Stored records
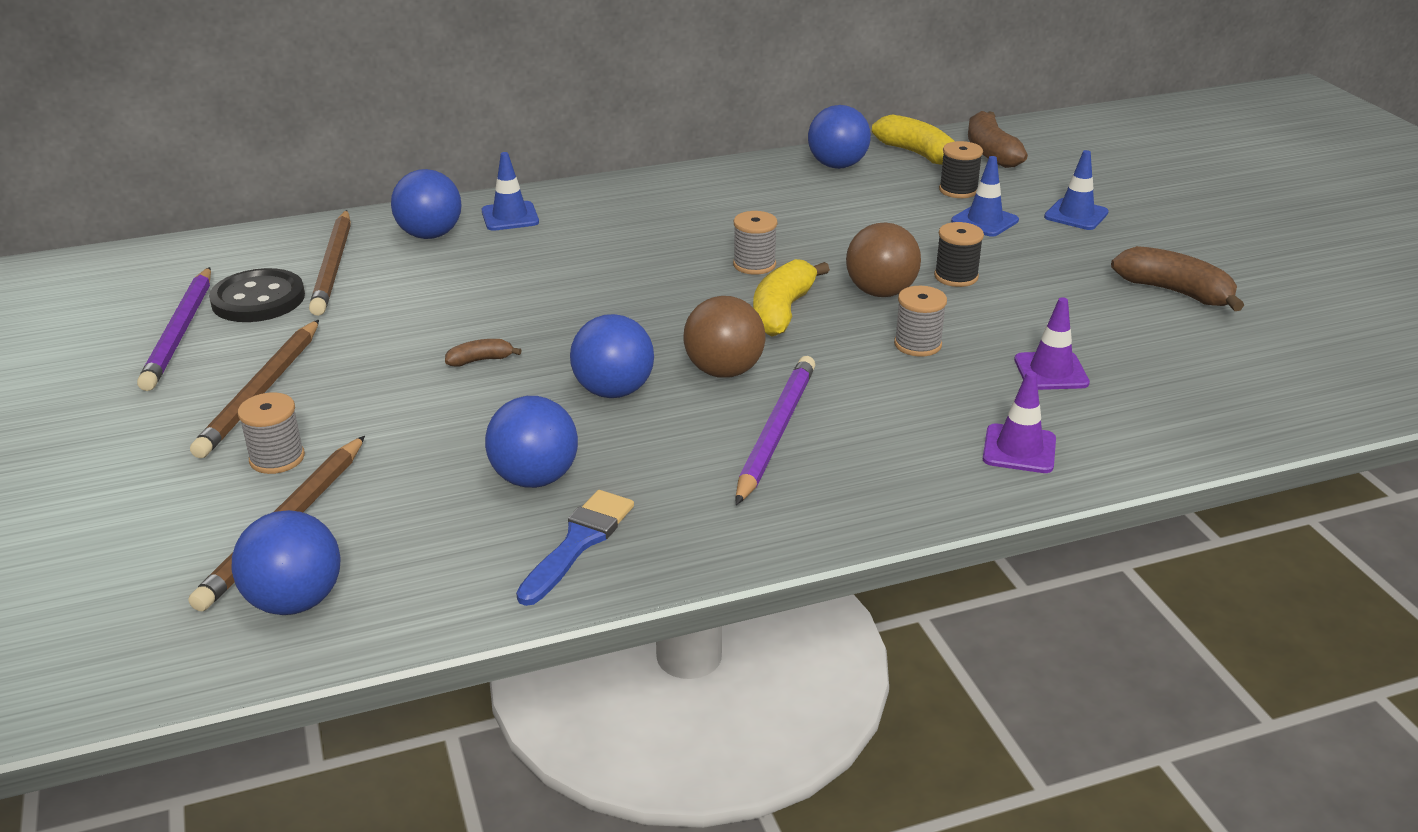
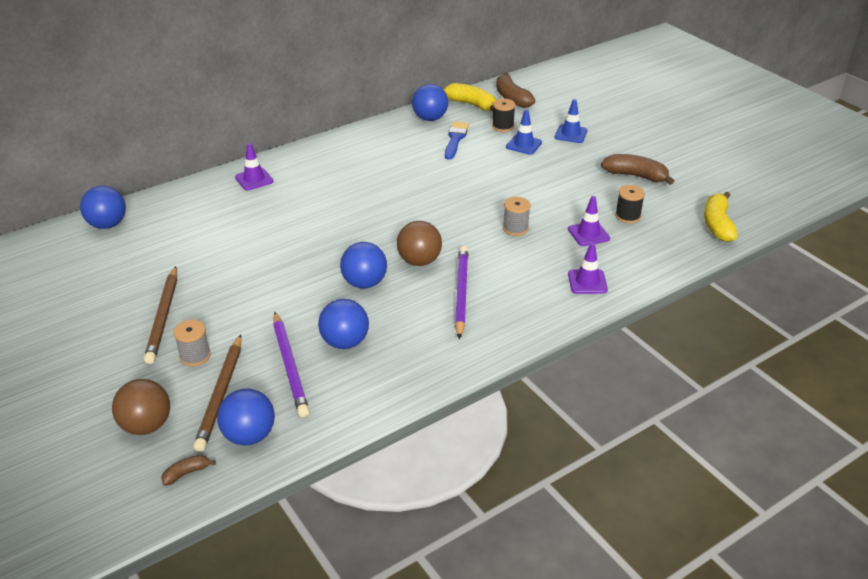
camera: 15 degrees left, 5 degrees up
purple pencil [137,267,211,391] -> purple pencil moved to [273,312,309,417]
black button [209,268,305,322] -> none
brown pencil [309,210,351,316] -> none
blue ball [391,169,462,239] -> blue ball moved to [80,186,126,229]
brown banana [445,339,522,367] -> brown banana moved to [161,455,216,485]
blue traffic cone [481,152,539,231] -> purple traffic cone [235,143,273,190]
blue brush [516,490,634,606] -> blue brush moved to [445,121,469,160]
grey spool [733,211,777,275] -> none
yellow banana [753,259,830,337] -> yellow banana moved to [704,192,738,242]
brown ball [846,222,921,297] -> brown ball moved to [112,379,170,435]
black spool [934,222,984,287] -> black spool moved to [615,185,645,223]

Directions: From the entries above, restate word for word the lines from the line containing "blue traffic cone" to the line containing "grey spool [733,211,777,275] -> none", both ends included, and nothing more.

Solution for this exercise:
blue traffic cone [481,152,539,231] -> purple traffic cone [235,143,273,190]
blue brush [516,490,634,606] -> blue brush moved to [445,121,469,160]
grey spool [733,211,777,275] -> none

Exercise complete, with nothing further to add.